<<<<
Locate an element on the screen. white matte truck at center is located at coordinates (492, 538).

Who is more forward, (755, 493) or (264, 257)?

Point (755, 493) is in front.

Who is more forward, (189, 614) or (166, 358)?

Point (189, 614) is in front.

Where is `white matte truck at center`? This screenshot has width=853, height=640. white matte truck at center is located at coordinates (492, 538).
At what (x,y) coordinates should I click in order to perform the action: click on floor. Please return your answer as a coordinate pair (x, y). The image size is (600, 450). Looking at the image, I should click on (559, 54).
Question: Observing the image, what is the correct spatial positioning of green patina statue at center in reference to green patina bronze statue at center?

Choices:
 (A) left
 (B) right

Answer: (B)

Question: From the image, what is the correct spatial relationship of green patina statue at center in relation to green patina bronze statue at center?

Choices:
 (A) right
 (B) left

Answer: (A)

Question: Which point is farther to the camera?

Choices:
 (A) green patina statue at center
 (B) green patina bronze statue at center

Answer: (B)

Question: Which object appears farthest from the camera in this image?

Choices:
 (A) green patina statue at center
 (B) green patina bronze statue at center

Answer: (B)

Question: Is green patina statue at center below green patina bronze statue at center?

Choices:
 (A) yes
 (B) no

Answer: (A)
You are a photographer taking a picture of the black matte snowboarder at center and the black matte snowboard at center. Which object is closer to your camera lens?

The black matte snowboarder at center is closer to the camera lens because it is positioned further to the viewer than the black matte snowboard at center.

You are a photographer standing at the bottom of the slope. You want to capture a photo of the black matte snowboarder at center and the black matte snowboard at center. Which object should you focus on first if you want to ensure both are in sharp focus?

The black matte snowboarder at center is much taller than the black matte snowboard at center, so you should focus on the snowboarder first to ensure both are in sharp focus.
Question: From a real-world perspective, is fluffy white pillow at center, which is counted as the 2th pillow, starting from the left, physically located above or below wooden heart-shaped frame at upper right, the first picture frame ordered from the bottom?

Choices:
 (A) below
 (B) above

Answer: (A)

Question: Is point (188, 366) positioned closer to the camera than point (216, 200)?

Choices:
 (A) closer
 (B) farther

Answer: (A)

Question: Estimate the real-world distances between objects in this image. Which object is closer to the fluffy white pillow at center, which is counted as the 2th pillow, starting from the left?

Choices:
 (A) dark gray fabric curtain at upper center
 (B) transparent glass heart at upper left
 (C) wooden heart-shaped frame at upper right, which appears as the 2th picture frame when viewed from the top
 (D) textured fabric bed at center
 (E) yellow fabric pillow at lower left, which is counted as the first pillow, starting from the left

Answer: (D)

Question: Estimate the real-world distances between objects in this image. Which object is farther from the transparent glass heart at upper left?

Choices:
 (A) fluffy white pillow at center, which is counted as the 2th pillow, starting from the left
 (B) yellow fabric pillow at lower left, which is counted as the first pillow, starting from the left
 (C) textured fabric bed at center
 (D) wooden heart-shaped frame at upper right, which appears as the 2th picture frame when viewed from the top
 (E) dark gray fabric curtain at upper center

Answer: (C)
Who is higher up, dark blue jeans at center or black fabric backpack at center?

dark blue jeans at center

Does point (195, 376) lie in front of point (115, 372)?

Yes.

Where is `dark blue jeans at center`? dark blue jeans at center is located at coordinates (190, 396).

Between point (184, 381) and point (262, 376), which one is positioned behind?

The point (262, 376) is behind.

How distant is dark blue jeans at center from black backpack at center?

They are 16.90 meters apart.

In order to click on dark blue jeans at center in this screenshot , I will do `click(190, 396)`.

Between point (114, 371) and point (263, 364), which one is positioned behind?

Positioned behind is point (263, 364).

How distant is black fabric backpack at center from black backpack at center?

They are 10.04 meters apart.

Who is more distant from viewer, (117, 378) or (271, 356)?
>>>>
Work instructions:
Reproduce every item above verbatim, in the same order and with the same line breaks.

Solution for this problem:
Locate an element on the screen. white matte truck at center is located at coordinates (492, 538).

Who is more forward, (755, 493) or (264, 257)?

Point (755, 493) is in front.

Who is more forward, (189, 614) or (166, 358)?

Point (189, 614) is in front.

Where is `white matte truck at center`? This screenshot has width=853, height=640. white matte truck at center is located at coordinates (492, 538).
At what (x,y) coordinates should I click in order to perform the action: click on floor. Please return your answer as a coordinate pair (x, y). The image size is (600, 450). Looking at the image, I should click on (559, 54).
Question: Observing the image, what is the correct spatial positioning of green patina statue at center in reference to green patina bronze statue at center?

Choices:
 (A) left
 (B) right

Answer: (B)

Question: From the image, what is the correct spatial relationship of green patina statue at center in relation to green patina bronze statue at center?

Choices:
 (A) right
 (B) left

Answer: (A)

Question: Which point is farther to the camera?

Choices:
 (A) green patina statue at center
 (B) green patina bronze statue at center

Answer: (B)

Question: Which object appears farthest from the camera in this image?

Choices:
 (A) green patina statue at center
 (B) green patina bronze statue at center

Answer: (B)

Question: Is green patina statue at center below green patina bronze statue at center?

Choices:
 (A) yes
 (B) no

Answer: (A)
You are a photographer taking a picture of the black matte snowboarder at center and the black matte snowboard at center. Which object is closer to your camera lens?

The black matte snowboarder at center is closer to the camera lens because it is positioned further to the viewer than the black matte snowboard at center.

You are a photographer standing at the bottom of the slope. You want to capture a photo of the black matte snowboarder at center and the black matte snowboard at center. Which object should you focus on first if you want to ensure both are in sharp focus?

The black matte snowboarder at center is much taller than the black matte snowboard at center, so you should focus on the snowboarder first to ensure both are in sharp focus.
Question: From a real-world perspective, is fluffy white pillow at center, which is counted as the 2th pillow, starting from the left, physically located above or below wooden heart-shaped frame at upper right, the first picture frame ordered from the bottom?

Choices:
 (A) below
 (B) above

Answer: (A)

Question: Is point (188, 366) positioned closer to the camera than point (216, 200)?

Choices:
 (A) closer
 (B) farther

Answer: (A)

Question: Estimate the real-world distances between objects in this image. Which object is closer to the fluffy white pillow at center, which is counted as the 2th pillow, starting from the left?

Choices:
 (A) dark gray fabric curtain at upper center
 (B) transparent glass heart at upper left
 (C) wooden heart-shaped frame at upper right, which appears as the 2th picture frame when viewed from the top
 (D) textured fabric bed at center
 (E) yellow fabric pillow at lower left, which is counted as the first pillow, starting from the left

Answer: (D)

Question: Estimate the real-world distances between objects in this image. Which object is farther from the transparent glass heart at upper left?

Choices:
 (A) fluffy white pillow at center, which is counted as the 2th pillow, starting from the left
 (B) yellow fabric pillow at lower left, which is counted as the first pillow, starting from the left
 (C) textured fabric bed at center
 (D) wooden heart-shaped frame at upper right, which appears as the 2th picture frame when viewed from the top
 (E) dark gray fabric curtain at upper center

Answer: (C)
Who is higher up, dark blue jeans at center or black fabric backpack at center?

dark blue jeans at center

Does point (195, 376) lie in front of point (115, 372)?

Yes.

Where is `dark blue jeans at center`? dark blue jeans at center is located at coordinates (190, 396).

Between point (184, 381) and point (262, 376), which one is positioned behind?

The point (262, 376) is behind.

How distant is dark blue jeans at center from black backpack at center?

They are 16.90 meters apart.

In order to click on dark blue jeans at center in this screenshot , I will do `click(190, 396)`.

Between point (114, 371) and point (263, 364), which one is positioned behind?

Positioned behind is point (263, 364).

How distant is black fabric backpack at center from black backpack at center?

They are 10.04 meters apart.

Who is more distant from viewer, (117, 378) or (271, 356)?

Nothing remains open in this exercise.